* START Provided data *

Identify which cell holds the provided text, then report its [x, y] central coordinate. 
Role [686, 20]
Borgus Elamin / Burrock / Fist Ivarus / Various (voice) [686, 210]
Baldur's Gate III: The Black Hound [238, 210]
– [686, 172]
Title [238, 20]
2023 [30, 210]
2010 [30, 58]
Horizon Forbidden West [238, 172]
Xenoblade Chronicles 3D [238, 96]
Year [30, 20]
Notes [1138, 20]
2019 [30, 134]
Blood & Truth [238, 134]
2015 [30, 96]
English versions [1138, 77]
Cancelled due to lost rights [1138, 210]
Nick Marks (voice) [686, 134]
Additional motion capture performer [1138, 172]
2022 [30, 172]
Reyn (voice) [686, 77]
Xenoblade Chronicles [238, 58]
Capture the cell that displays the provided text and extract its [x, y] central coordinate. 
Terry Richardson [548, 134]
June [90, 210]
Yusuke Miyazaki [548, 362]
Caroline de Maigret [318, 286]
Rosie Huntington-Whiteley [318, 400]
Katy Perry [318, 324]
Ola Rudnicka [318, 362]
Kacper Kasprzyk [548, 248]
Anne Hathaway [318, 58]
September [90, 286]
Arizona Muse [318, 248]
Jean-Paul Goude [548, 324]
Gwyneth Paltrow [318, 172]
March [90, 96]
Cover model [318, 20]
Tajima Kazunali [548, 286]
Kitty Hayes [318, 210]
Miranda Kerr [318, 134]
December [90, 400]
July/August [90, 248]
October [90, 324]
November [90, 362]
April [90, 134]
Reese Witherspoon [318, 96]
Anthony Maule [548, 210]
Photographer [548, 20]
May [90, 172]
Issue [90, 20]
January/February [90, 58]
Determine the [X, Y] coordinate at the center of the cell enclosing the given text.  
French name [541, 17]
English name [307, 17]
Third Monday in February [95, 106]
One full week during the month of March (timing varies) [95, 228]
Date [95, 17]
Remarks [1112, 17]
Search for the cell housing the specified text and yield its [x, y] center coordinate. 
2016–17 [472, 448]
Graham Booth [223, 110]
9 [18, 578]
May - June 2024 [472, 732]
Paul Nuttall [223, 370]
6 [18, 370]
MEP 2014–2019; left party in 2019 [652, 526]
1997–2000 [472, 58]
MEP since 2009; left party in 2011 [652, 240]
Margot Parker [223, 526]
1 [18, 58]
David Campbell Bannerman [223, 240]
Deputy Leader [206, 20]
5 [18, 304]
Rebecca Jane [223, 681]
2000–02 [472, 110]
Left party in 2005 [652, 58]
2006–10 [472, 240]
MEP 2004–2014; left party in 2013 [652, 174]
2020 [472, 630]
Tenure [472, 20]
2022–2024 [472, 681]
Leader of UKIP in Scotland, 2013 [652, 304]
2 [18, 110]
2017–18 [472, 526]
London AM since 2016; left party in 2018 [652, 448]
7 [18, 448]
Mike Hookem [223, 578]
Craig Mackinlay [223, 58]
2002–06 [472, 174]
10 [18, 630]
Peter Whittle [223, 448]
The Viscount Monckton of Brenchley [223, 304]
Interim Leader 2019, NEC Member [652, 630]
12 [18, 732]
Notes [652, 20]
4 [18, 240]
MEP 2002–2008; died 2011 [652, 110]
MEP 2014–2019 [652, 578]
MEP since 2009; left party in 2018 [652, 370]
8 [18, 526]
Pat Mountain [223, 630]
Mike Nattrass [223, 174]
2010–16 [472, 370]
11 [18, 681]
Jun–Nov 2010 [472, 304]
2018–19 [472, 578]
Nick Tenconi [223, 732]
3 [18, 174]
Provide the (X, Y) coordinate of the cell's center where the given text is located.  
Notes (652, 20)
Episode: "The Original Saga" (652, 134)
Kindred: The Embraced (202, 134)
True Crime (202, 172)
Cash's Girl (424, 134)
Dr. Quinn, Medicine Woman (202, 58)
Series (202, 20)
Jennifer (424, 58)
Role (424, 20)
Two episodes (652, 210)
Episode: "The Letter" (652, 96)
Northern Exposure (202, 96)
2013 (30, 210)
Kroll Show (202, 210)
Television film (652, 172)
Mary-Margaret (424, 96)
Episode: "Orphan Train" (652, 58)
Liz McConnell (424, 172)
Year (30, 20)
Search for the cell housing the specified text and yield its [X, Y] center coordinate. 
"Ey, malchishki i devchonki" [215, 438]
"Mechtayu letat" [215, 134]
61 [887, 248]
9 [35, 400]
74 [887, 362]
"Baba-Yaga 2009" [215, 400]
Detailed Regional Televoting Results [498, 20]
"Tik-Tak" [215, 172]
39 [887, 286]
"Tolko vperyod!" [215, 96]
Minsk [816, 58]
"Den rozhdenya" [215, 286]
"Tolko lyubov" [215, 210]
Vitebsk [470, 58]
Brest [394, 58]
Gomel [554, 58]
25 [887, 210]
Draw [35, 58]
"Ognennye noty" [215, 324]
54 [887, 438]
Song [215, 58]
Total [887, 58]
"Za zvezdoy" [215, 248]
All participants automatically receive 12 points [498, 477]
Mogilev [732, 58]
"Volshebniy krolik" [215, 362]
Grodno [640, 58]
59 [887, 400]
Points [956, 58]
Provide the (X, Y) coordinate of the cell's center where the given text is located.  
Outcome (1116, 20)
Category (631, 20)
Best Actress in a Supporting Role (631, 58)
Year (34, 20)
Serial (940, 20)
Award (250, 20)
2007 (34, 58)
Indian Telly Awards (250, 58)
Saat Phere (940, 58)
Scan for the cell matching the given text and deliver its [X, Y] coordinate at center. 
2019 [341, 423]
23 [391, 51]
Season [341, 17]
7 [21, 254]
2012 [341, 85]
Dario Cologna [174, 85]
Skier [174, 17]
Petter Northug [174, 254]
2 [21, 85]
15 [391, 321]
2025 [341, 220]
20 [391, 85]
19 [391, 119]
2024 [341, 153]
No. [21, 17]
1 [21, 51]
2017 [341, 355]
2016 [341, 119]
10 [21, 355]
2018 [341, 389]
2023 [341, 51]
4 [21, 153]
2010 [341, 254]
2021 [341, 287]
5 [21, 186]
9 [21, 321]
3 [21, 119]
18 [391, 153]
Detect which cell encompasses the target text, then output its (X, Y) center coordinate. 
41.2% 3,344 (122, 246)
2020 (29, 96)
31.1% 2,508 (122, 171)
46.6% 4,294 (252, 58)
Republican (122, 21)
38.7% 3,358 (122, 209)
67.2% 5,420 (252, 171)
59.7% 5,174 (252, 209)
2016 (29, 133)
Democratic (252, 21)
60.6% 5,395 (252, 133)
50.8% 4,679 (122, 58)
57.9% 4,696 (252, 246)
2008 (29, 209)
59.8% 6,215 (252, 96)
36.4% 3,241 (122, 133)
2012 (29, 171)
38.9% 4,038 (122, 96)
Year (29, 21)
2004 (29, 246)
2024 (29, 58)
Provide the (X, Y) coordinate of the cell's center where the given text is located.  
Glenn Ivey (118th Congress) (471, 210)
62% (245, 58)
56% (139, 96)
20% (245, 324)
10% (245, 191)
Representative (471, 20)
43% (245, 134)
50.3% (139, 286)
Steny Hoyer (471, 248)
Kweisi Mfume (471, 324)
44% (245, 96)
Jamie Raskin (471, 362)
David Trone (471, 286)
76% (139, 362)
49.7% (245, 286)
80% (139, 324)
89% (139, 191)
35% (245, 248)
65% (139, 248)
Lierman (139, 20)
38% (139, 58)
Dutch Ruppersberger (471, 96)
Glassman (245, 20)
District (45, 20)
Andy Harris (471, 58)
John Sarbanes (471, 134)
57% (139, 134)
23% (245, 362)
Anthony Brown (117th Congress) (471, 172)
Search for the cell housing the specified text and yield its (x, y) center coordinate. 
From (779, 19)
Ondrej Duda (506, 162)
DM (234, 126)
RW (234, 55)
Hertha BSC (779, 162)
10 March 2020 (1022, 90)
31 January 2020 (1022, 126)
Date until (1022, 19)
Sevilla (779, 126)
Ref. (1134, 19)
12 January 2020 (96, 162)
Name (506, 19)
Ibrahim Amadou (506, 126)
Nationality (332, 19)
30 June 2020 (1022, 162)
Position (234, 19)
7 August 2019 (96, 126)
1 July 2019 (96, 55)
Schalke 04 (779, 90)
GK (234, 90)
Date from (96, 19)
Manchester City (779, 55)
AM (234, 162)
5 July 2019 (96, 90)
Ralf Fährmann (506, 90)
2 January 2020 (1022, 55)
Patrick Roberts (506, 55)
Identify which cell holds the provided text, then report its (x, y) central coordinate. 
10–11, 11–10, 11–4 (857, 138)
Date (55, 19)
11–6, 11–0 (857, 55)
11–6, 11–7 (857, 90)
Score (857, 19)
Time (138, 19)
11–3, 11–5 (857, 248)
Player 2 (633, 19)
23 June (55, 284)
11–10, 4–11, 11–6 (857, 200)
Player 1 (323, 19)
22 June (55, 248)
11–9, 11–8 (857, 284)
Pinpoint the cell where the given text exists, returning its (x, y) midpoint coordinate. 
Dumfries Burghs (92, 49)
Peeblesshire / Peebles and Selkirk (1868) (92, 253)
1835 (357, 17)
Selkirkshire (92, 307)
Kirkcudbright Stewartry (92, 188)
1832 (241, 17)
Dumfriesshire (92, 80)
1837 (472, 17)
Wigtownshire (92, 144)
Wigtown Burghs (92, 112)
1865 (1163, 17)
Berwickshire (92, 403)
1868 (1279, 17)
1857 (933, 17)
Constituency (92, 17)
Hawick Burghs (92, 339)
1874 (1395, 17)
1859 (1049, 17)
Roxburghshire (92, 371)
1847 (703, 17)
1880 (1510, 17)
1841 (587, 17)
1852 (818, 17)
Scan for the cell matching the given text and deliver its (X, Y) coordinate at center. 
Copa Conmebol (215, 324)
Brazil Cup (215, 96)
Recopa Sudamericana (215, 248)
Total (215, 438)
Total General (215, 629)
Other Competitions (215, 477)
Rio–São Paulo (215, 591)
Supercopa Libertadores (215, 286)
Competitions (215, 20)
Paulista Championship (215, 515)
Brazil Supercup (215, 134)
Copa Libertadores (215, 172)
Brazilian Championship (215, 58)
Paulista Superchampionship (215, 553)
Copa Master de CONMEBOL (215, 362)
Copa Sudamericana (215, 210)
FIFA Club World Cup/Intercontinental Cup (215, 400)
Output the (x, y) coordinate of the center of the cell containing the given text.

* END Provided data *

**What the task asks:**
Write out the records line for line without changes, from the first line through the line that contains "2006–10 [472, 240]", inclusive.

**Task answer:**
Identify which cell holds the provided text, then report its [x, y] central coordinate. 
Role [686, 20]
Borgus Elamin / Burrock / Fist Ivarus / Various (voice) [686, 210]
Baldur's Gate III: The Black Hound [238, 210]
– [686, 172]
Title [238, 20]
2023 [30, 210]
2010 [30, 58]
Horizon Forbidden West [238, 172]
Xenoblade Chronicles 3D [238, 96]
Year [30, 20]
Notes [1138, 20]
2019 [30, 134]
Blood & Truth [238, 134]
2015 [30, 96]
English versions [1138, 77]
Cancelled due to lost rights [1138, 210]
Nick Marks (voice) [686, 134]
Additional motion capture performer [1138, 172]
2022 [30, 172]
Reyn (voice) [686, 77]
Xenoblade Chronicles [238, 58]
Capture the cell that displays the provided text and extract its [x, y] central coordinate. 
Terry Richardson [548, 134]
June [90, 210]
Yusuke Miyazaki [548, 362]
Caroline de Maigret [318, 286]
Rosie Huntington-Whiteley [318, 400]
Katy Perry [318, 324]
Ola Rudnicka [318, 362]
Kacper Kasprzyk [548, 248]
Anne Hathaway [318, 58]
September [90, 286]
Arizona Muse [318, 248]
Jean-Paul Goude [548, 324]
Gwyneth Paltrow [318, 172]
March [90, 96]
Cover model [318, 20]
Tajima Kazunali [548, 286]
Kitty Hayes [318, 210]
Miranda Kerr [318, 134]
December [90, 400]
July/August [90, 248]
October [90, 324]
November [90, 362]
April [90, 134]
Reese Witherspoon [318, 96]
Anthony Maule [548, 210]
Photographer [548, 20]
May [90, 172]
Issue [90, 20]
January/February [90, 58]
Determine the [X, Y] coordinate at the center of the cell enclosing the given text.  
French name [541, 17]
English name [307, 17]
Third Monday in February [95, 106]
One full week during the month of March (timing varies) [95, 228]
Date [95, 17]
Remarks [1112, 17]
Search for the cell housing the specified text and yield its [x, y] center coordinate. 
2016–17 [472, 448]
Graham Booth [223, 110]
9 [18, 578]
May - June 2024 [472, 732]
Paul Nuttall [223, 370]
6 [18, 370]
MEP 2014–2019; left party in 2019 [652, 526]
1997–2000 [472, 58]
MEP since 2009; left party in 2011 [652, 240]
Margot Parker [223, 526]
1 [18, 58]
David Campbell Bannerman [223, 240]
Deputy Leader [206, 20]
5 [18, 304]
Rebecca Jane [223, 681]
2000–02 [472, 110]
Left party in 2005 [652, 58]
2006–10 [472, 240]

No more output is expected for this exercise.